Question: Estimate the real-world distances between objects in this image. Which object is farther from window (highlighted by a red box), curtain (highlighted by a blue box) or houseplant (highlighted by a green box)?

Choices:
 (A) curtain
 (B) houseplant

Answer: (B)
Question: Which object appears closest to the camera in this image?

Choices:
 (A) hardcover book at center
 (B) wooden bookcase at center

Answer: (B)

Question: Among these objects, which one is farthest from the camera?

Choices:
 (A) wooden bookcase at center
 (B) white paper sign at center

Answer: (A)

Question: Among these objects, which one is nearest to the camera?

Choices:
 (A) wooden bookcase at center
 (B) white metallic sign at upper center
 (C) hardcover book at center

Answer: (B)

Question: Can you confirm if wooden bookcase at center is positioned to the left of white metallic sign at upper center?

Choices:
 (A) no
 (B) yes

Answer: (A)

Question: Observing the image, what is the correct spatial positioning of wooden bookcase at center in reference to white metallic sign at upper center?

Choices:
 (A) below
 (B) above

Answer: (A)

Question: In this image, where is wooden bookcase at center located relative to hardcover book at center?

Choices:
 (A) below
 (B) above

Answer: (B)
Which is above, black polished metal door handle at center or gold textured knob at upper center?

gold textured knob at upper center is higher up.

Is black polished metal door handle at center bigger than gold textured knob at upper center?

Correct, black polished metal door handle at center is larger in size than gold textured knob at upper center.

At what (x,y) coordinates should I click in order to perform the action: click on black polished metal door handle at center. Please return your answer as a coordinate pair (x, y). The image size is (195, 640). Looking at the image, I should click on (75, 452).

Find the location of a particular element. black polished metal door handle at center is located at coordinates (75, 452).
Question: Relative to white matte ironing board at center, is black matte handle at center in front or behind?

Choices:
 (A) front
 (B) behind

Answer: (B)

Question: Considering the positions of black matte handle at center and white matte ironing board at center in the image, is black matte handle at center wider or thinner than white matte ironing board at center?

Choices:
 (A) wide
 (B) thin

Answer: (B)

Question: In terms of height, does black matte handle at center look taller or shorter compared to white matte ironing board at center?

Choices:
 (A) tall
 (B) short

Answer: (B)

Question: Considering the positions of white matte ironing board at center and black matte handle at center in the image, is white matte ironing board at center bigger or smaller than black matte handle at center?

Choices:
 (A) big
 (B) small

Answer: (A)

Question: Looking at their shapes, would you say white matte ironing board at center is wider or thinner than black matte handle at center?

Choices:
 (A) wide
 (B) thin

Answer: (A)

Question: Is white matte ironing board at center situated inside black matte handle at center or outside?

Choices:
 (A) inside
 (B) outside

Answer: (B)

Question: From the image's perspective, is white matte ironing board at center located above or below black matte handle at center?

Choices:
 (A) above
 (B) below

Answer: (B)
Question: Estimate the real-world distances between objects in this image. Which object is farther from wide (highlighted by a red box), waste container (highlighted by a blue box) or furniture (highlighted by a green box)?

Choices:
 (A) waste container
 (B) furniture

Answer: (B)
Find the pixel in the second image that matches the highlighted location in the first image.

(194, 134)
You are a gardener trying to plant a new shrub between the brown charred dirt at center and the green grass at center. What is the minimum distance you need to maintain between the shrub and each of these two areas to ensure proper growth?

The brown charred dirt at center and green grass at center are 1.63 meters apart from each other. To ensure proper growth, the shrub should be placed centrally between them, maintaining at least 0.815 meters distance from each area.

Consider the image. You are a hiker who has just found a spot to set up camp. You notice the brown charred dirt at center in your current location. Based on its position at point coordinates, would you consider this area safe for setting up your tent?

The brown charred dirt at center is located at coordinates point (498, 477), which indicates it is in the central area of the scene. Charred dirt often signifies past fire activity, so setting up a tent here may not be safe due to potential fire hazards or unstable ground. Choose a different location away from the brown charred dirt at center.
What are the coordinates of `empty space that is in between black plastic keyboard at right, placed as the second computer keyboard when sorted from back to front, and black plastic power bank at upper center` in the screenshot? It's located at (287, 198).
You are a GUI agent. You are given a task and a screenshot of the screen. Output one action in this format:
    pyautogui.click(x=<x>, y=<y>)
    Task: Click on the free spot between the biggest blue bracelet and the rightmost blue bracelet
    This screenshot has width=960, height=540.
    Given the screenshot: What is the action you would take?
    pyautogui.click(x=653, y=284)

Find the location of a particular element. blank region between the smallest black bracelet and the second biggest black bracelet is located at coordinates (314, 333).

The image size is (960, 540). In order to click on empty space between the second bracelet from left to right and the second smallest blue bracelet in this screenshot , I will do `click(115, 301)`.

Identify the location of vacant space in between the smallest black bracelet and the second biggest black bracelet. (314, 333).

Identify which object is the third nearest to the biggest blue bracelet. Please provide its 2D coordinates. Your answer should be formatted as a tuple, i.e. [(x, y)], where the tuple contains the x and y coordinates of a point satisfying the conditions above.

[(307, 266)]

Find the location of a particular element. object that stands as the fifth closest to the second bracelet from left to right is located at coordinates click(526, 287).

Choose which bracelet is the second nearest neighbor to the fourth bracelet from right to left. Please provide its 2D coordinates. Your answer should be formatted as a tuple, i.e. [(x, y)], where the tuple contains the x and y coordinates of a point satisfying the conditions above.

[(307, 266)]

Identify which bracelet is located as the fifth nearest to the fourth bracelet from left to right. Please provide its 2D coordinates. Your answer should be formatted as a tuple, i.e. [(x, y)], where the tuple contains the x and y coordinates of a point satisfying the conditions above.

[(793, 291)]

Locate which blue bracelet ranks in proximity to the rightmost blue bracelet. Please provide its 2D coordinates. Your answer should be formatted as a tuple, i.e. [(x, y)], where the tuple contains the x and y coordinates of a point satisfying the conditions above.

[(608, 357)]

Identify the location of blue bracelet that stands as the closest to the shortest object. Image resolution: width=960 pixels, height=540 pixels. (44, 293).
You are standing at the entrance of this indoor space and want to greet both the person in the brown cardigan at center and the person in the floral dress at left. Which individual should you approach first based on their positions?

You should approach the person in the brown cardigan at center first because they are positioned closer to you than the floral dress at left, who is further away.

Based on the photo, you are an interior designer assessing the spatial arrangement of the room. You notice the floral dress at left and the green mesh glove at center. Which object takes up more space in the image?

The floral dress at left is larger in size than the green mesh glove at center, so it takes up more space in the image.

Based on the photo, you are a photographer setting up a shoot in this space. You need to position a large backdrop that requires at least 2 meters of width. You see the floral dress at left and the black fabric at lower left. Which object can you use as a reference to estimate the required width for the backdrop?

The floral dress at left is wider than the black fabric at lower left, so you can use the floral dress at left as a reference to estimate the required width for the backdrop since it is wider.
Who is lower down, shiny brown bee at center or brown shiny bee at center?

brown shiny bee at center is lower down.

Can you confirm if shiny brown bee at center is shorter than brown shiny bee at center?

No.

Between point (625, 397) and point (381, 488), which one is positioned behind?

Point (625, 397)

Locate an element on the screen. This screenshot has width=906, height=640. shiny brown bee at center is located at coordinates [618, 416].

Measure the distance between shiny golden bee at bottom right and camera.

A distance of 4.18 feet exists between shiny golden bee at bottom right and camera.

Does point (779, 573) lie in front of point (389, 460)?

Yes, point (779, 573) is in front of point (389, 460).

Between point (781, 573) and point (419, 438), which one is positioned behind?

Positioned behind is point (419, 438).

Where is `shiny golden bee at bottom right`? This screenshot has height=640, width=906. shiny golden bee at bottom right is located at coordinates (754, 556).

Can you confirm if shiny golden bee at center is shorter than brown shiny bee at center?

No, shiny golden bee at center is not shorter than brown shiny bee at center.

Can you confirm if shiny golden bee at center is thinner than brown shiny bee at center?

★ ★ ★ ★

EXERCISE:
Please extract every line of the records above and reproduce each one without any change.

RESPONSE:
Question: Estimate the real-world distances between objects in this image. Which object is farther from window (highlighted by a red box), curtain (highlighted by a blue box) or houseplant (highlighted by a green box)?

Choices:
 (A) curtain
 (B) houseplant

Answer: (B)
Question: Which object appears closest to the camera in this image?

Choices:
 (A) hardcover book at center
 (B) wooden bookcase at center

Answer: (B)

Question: Among these objects, which one is farthest from the camera?

Choices:
 (A) wooden bookcase at center
 (B) white paper sign at center

Answer: (A)

Question: Among these objects, which one is nearest to the camera?

Choices:
 (A) wooden bookcase at center
 (B) white metallic sign at upper center
 (C) hardcover book at center

Answer: (B)

Question: Can you confirm if wooden bookcase at center is positioned to the left of white metallic sign at upper center?

Choices:
 (A) no
 (B) yes

Answer: (A)

Question: Observing the image, what is the correct spatial positioning of wooden bookcase at center in reference to white metallic sign at upper center?

Choices:
 (A) below
 (B) above

Answer: (A)

Question: In this image, where is wooden bookcase at center located relative to hardcover book at center?

Choices:
 (A) below
 (B) above

Answer: (B)
Which is above, black polished metal door handle at center or gold textured knob at upper center?

gold textured knob at upper center is higher up.

Is black polished metal door handle at center bigger than gold textured knob at upper center?

Correct, black polished metal door handle at center is larger in size than gold textured knob at upper center.

At what (x,y) coordinates should I click in order to perform the action: click on black polished metal door handle at center. Please return your answer as a coordinate pair (x, y). The image size is (195, 640). Looking at the image, I should click on (75, 452).

Find the location of a particular element. black polished metal door handle at center is located at coordinates (75, 452).
Question: Relative to white matte ironing board at center, is black matte handle at center in front or behind?

Choices:
 (A) front
 (B) behind

Answer: (B)

Question: Considering the positions of black matte handle at center and white matte ironing board at center in the image, is black matte handle at center wider or thinner than white matte ironing board at center?

Choices:
 (A) wide
 (B) thin

Answer: (B)

Question: In terms of height, does black matte handle at center look taller or shorter compared to white matte ironing board at center?

Choices:
 (A) tall
 (B) short

Answer: (B)

Question: Considering the positions of white matte ironing board at center and black matte handle at center in the image, is white matte ironing board at center bigger or smaller than black matte handle at center?

Choices:
 (A) big
 (B) small

Answer: (A)

Question: Looking at their shapes, would you say white matte ironing board at center is wider or thinner than black matte handle at center?

Choices:
 (A) wide
 (B) thin

Answer: (A)

Question: Is white matte ironing board at center situated inside black matte handle at center or outside?

Choices:
 (A) inside
 (B) outside

Answer: (B)

Question: From the image's perspective, is white matte ironing board at center located above or below black matte handle at center?

Choices:
 (A) above
 (B) below

Answer: (B)
Question: Estimate the real-world distances between objects in this image. Which object is farther from wide (highlighted by a red box), waste container (highlighted by a blue box) or furniture (highlighted by a green box)?

Choices:
 (A) waste container
 (B) furniture

Answer: (B)
Find the pixel in the second image that matches the highlighted location in the first image.

(194, 134)
You are a gardener trying to plant a new shrub between the brown charred dirt at center and the green grass at center. What is the minimum distance you need to maintain between the shrub and each of these two areas to ensure proper growth?

The brown charred dirt at center and green grass at center are 1.63 meters apart from each other. To ensure proper growth, the shrub should be placed centrally between them, maintaining at least 0.815 meters distance from each area.

Consider the image. You are a hiker who has just found a spot to set up camp. You notice the brown charred dirt at center in your current location. Based on its position at point coordinates, would you consider this area safe for setting up your tent?

The brown charred dirt at center is located at coordinates point (498, 477), which indicates it is in the central area of the scene. Charred dirt often signifies past fire activity, so setting up a tent here may not be safe due to potential fire hazards or unstable ground. Choose a different location away from the brown charred dirt at center.
What are the coordinates of `empty space that is in between black plastic keyboard at right, placed as the second computer keyboard when sorted from back to front, and black plastic power bank at upper center` in the screenshot? It's located at (287, 198).
You are a GUI agent. You are given a task and a screenshot of the screen. Output one action in this format:
    pyautogui.click(x=<x>, y=<y>)
    Task: Click on the free spot between the biggest blue bracelet and the rightmost blue bracelet
    This screenshot has width=960, height=540.
    Given the screenshot: What is the action you would take?
    pyautogui.click(x=653, y=284)

Find the location of a particular element. blank region between the smallest black bracelet and the second biggest black bracelet is located at coordinates (314, 333).

The image size is (960, 540). In order to click on empty space between the second bracelet from left to right and the second smallest blue bracelet in this screenshot , I will do `click(115, 301)`.

Identify the location of vacant space in between the smallest black bracelet and the second biggest black bracelet. (314, 333).

Identify which object is the third nearest to the biggest blue bracelet. Please provide its 2D coordinates. Your answer should be formatted as a tuple, i.e. [(x, y)], where the tuple contains the x and y coordinates of a point satisfying the conditions above.

[(307, 266)]

Find the location of a particular element. object that stands as the fifth closest to the second bracelet from left to right is located at coordinates click(526, 287).

Choose which bracelet is the second nearest neighbor to the fourth bracelet from right to left. Please provide its 2D coordinates. Your answer should be formatted as a tuple, i.e. [(x, y)], where the tuple contains the x and y coordinates of a point satisfying the conditions above.

[(307, 266)]

Identify which bracelet is located as the fifth nearest to the fourth bracelet from left to right. Please provide its 2D coordinates. Your answer should be formatted as a tuple, i.e. [(x, y)], where the tuple contains the x and y coordinates of a point satisfying the conditions above.

[(793, 291)]

Locate which blue bracelet ranks in proximity to the rightmost blue bracelet. Please provide its 2D coordinates. Your answer should be formatted as a tuple, i.e. [(x, y)], where the tuple contains the x and y coordinates of a point satisfying the conditions above.

[(608, 357)]

Identify the location of blue bracelet that stands as the closest to the shortest object. Image resolution: width=960 pixels, height=540 pixels. (44, 293).
You are standing at the entrance of this indoor space and want to greet both the person in the brown cardigan at center and the person in the floral dress at left. Which individual should you approach first based on their positions?

You should approach the person in the brown cardigan at center first because they are positioned closer to you than the floral dress at left, who is further away.

Based on the photo, you are an interior designer assessing the spatial arrangement of the room. You notice the floral dress at left and the green mesh glove at center. Which object takes up more space in the image?

The floral dress at left is larger in size than the green mesh glove at center, so it takes up more space in the image.

Based on the photo, you are a photographer setting up a shoot in this space. You need to position a large backdrop that requires at least 2 meters of width. You see the floral dress at left and the black fabric at lower left. Which object can you use as a reference to estimate the required width for the backdrop?

The floral dress at left is wider than the black fabric at lower left, so you can use the floral dress at left as a reference to estimate the required width for the backdrop since it is wider.
Who is lower down, shiny brown bee at center or brown shiny bee at center?

brown shiny bee at center is lower down.

Can you confirm if shiny brown bee at center is shorter than brown shiny bee at center?

No.

Between point (625, 397) and point (381, 488), which one is positioned behind?

Point (625, 397)

Locate an element on the screen. This screenshot has width=906, height=640. shiny brown bee at center is located at coordinates [618, 416].

Measure the distance between shiny golden bee at bottom right and camera.

A distance of 4.18 feet exists between shiny golden bee at bottom right and camera.

Does point (779, 573) lie in front of point (389, 460)?

Yes, point (779, 573) is in front of point (389, 460).

Between point (781, 573) and point (419, 438), which one is positioned behind?

Positioned behind is point (419, 438).

Where is `shiny golden bee at bottom right`? This screenshot has height=640, width=906. shiny golden bee at bottom right is located at coordinates (754, 556).

Can you confirm if shiny golden bee at center is shorter than brown shiny bee at center?

No, shiny golden bee at center is not shorter than brown shiny bee at center.

Can you confirm if shiny golden bee at center is thinner than brown shiny bee at center?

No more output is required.